Excerpts from a dataset
============

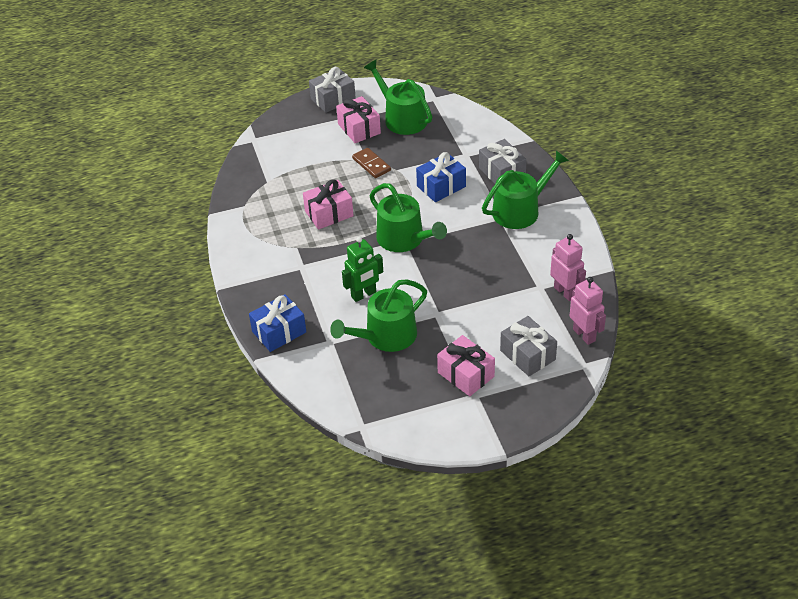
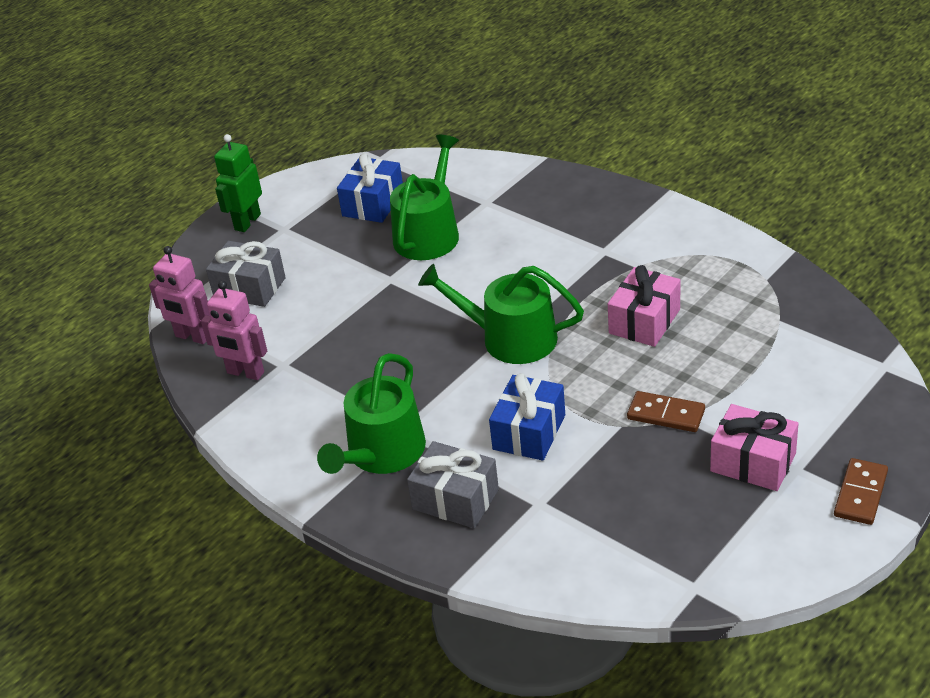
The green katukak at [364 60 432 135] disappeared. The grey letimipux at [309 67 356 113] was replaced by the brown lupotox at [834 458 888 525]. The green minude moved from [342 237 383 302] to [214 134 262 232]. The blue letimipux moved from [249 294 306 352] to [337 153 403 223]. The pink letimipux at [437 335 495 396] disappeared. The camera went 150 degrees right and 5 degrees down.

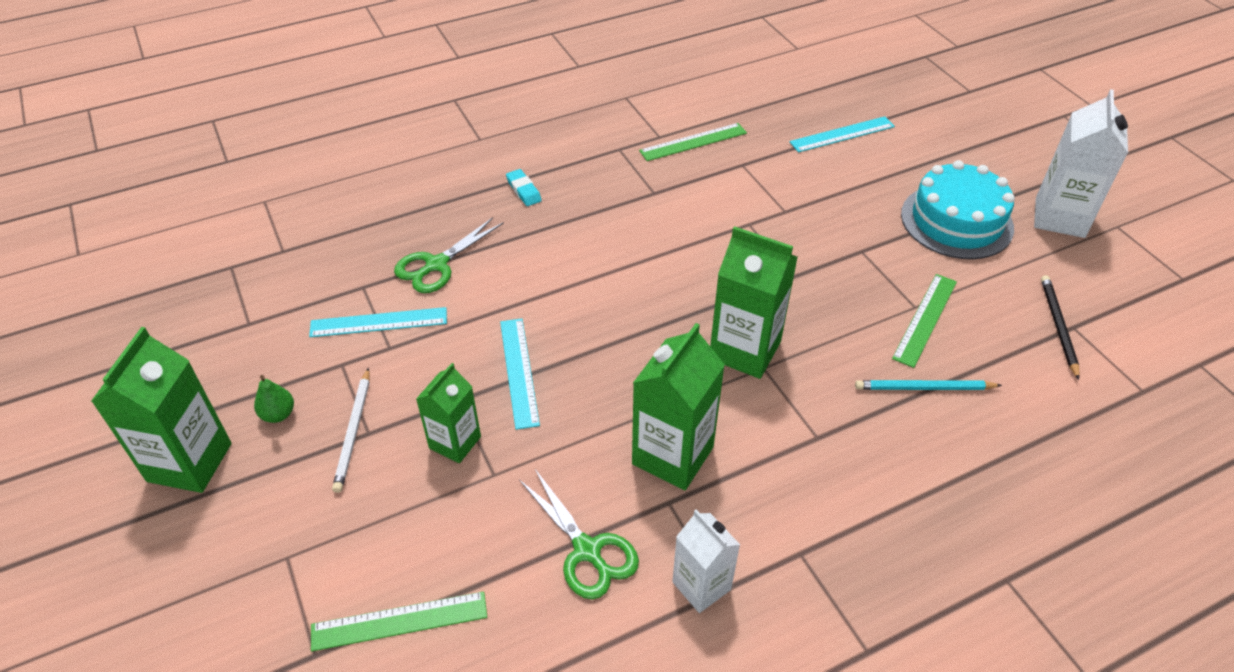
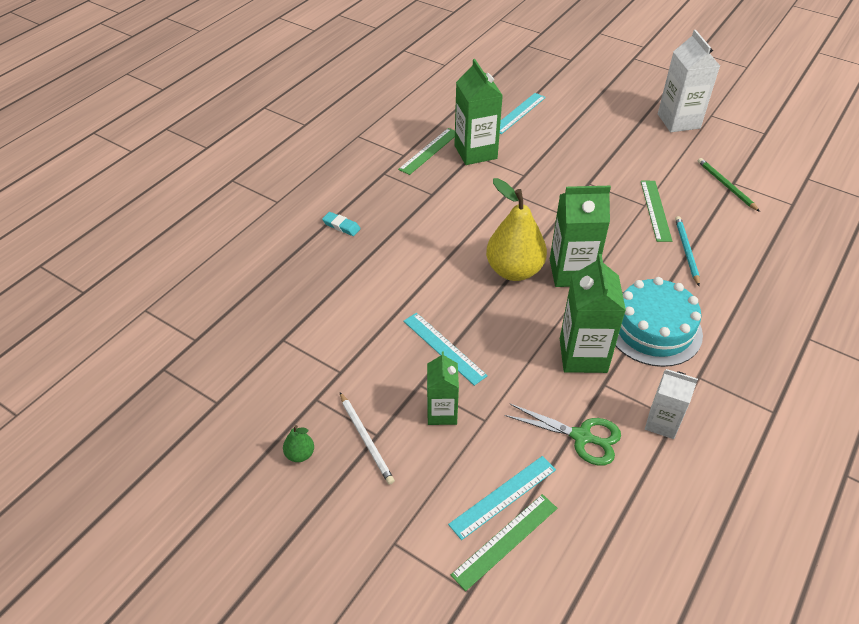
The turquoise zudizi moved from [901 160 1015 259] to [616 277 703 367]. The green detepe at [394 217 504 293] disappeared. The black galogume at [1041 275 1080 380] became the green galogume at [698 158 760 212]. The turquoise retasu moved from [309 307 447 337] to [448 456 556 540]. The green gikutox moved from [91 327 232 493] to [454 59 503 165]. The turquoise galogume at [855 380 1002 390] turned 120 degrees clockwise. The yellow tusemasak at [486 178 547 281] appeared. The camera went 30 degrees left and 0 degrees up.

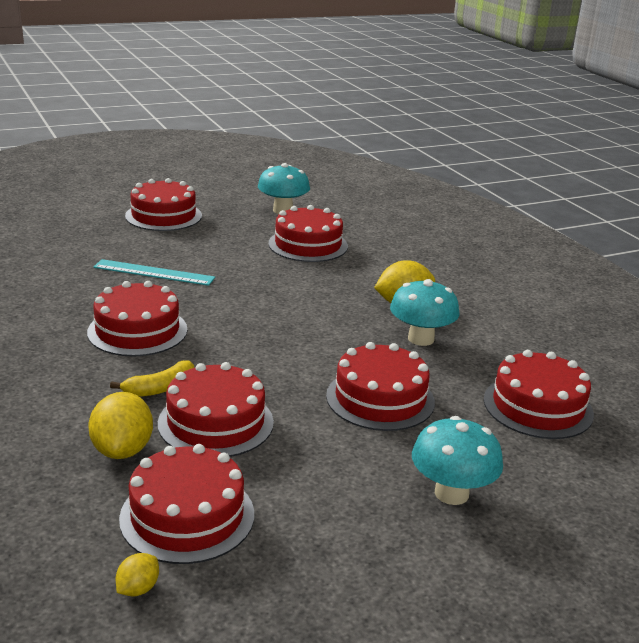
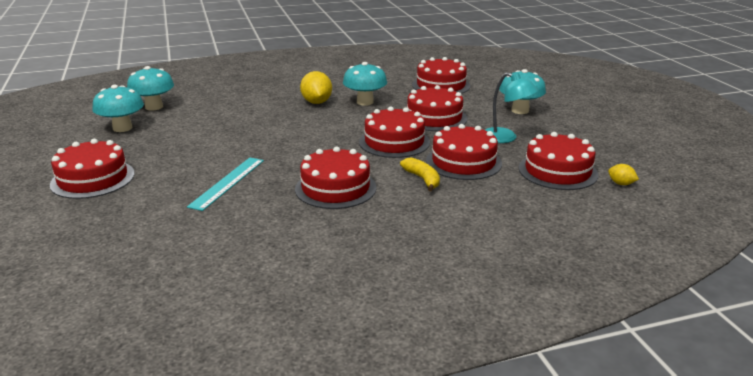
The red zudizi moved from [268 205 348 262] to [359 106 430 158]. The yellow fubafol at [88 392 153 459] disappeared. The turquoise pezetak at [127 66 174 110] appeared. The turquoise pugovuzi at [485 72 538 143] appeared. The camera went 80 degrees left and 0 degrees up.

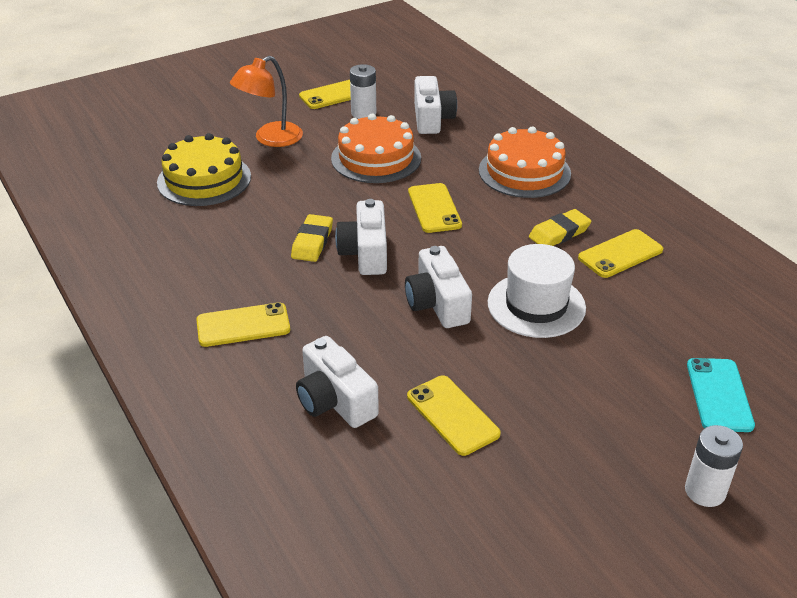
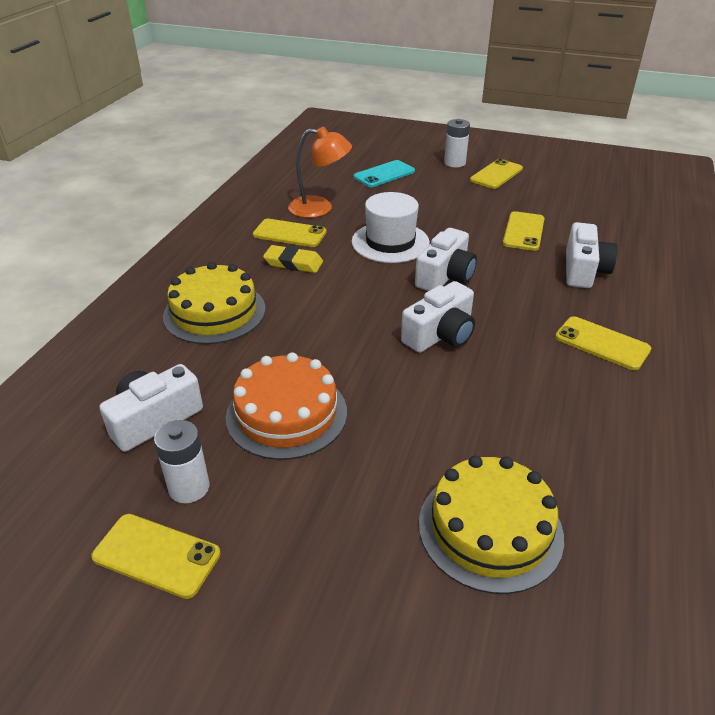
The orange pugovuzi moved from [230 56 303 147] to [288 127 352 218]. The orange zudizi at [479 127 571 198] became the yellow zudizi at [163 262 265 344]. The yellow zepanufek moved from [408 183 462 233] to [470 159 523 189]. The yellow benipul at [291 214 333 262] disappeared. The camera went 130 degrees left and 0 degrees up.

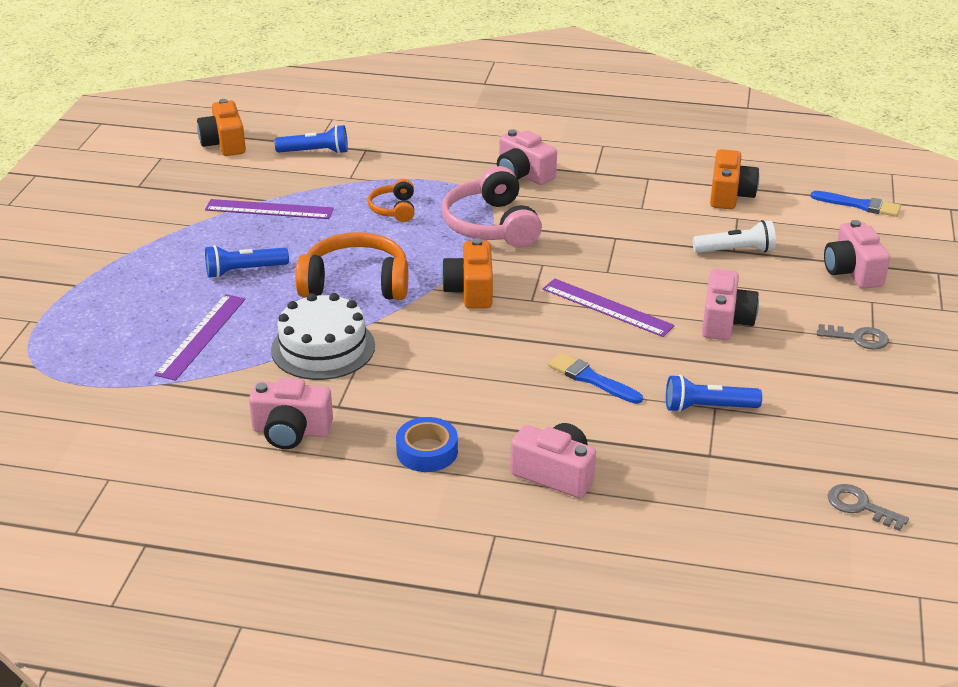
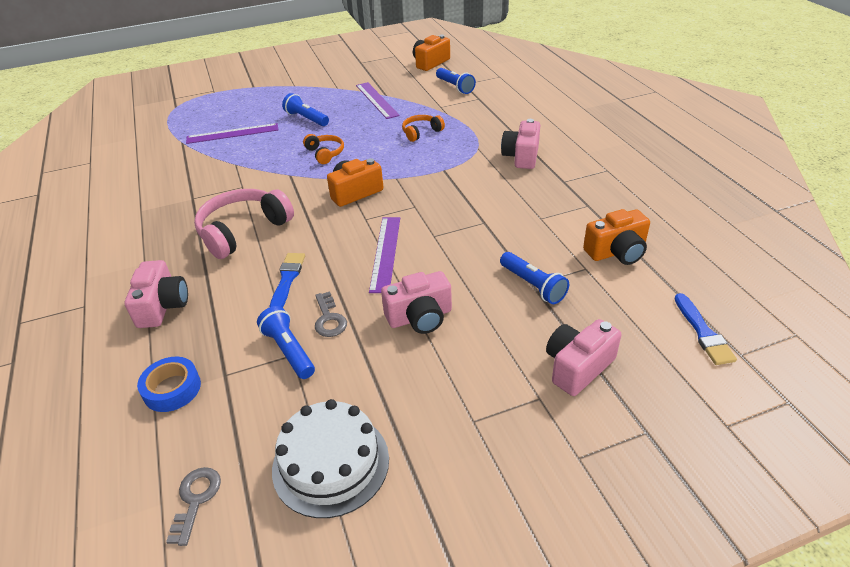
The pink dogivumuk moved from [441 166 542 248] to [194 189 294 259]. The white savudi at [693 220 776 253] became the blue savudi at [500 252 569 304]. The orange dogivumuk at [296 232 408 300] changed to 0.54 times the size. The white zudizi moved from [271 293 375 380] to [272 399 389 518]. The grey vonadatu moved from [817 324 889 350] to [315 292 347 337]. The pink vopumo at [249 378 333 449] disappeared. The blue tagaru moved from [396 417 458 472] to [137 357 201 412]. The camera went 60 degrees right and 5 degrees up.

============

- _Exercise_
Output the records exactly, and let none of their pictures appear in the copy.

- _Task output_
The green katukak at [364 60 432 135] disappeared. The grey letimipux at [309 67 356 113] was replaced by the brown lupotox at [834 458 888 525]. The green minude moved from [342 237 383 302] to [214 134 262 232]. The blue letimipux moved from [249 294 306 352] to [337 153 403 223]. The pink letimipux at [437 335 495 396] disappeared. The camera went 150 degrees right and 5 degrees down.

The turquoise zudizi moved from [901 160 1015 259] to [616 277 703 367]. The green detepe at [394 217 504 293] disappeared. The black galogume at [1041 275 1080 380] became the green galogume at [698 158 760 212]. The turquoise retasu moved from [309 307 447 337] to [448 456 556 540]. The green gikutox moved from [91 327 232 493] to [454 59 503 165]. The turquoise galogume at [855 380 1002 390] turned 120 degrees clockwise. The yellow tusemasak at [486 178 547 281] appeared. The camera went 30 degrees left and 0 degrees up.

The red zudizi moved from [268 205 348 262] to [359 106 430 158]. The yellow fubafol at [88 392 153 459] disappeared. The turquoise pezetak at [127 66 174 110] appeared. The turquoise pugovuzi at [485 72 538 143] appeared. The camera went 80 degrees left and 0 degrees up.

The orange pugovuzi moved from [230 56 303 147] to [288 127 352 218]. The orange zudizi at [479 127 571 198] became the yellow zudizi at [163 262 265 344]. The yellow zepanufek moved from [408 183 462 233] to [470 159 523 189]. The yellow benipul at [291 214 333 262] disappeared. The camera went 130 degrees left and 0 degrees up.

The pink dogivumuk moved from [441 166 542 248] to [194 189 294 259]. The white savudi at [693 220 776 253] became the blue savudi at [500 252 569 304]. The orange dogivumuk at [296 232 408 300] changed to 0.54 times the size. The white zudizi moved from [271 293 375 380] to [272 399 389 518]. The grey vonadatu moved from [817 324 889 350] to [315 292 347 337]. The pink vopumo at [249 378 333 449] disappeared. The blue tagaru moved from [396 417 458 472] to [137 357 201 412]. The camera went 60 degrees right and 5 degrees up.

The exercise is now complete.